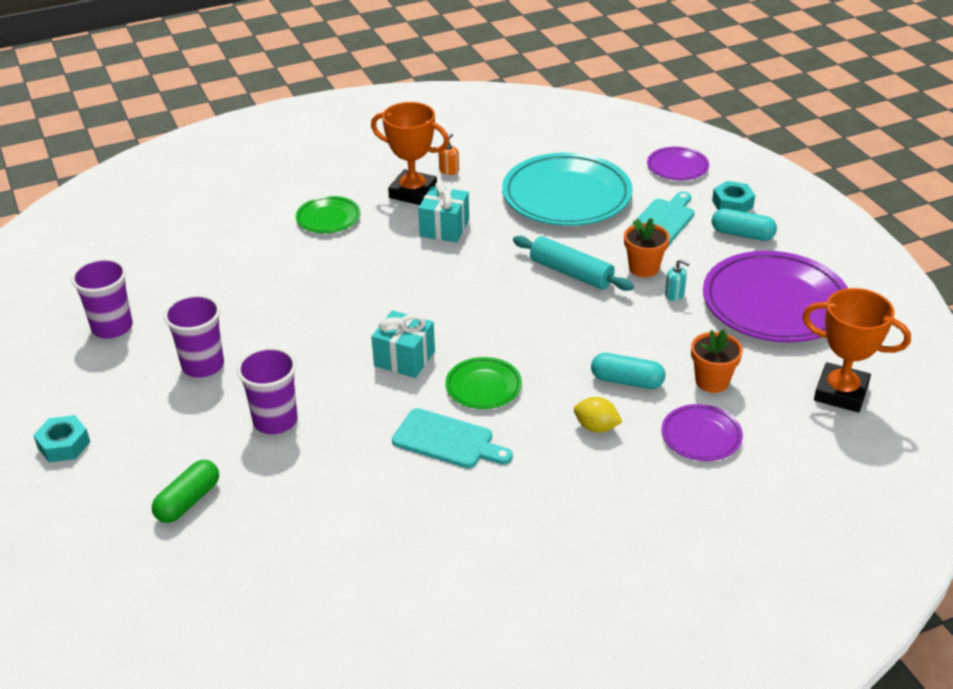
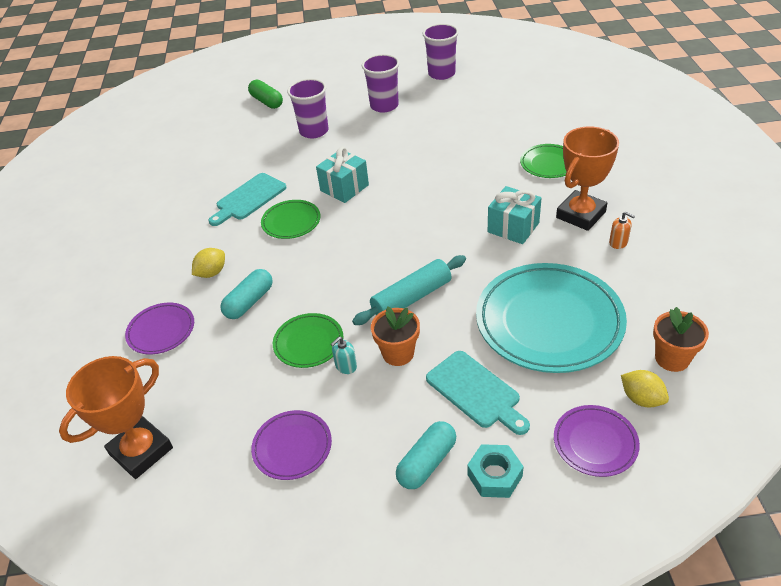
camera: 110 degrees right, 5 degrees up
(64, 445) = (339, 64): turquoise nut -> none
(626, 152) = (641, 399): none -> yellow lemon
(660, 324) = (308, 343): none -> green plate
(712, 381) = (215, 357): orange flower pot -> orange flower pot (672, 358)
(775, 303) = (292, 447): purple plate -> purple plate, size x0.49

------------------------------

■ Activity
Scan the material above for the string "none" and return the lines that hold it.

■ Response below
(64, 445) = (339, 64): turquoise nut -> none
(626, 152) = (641, 399): none -> yellow lemon
(660, 324) = (308, 343): none -> green plate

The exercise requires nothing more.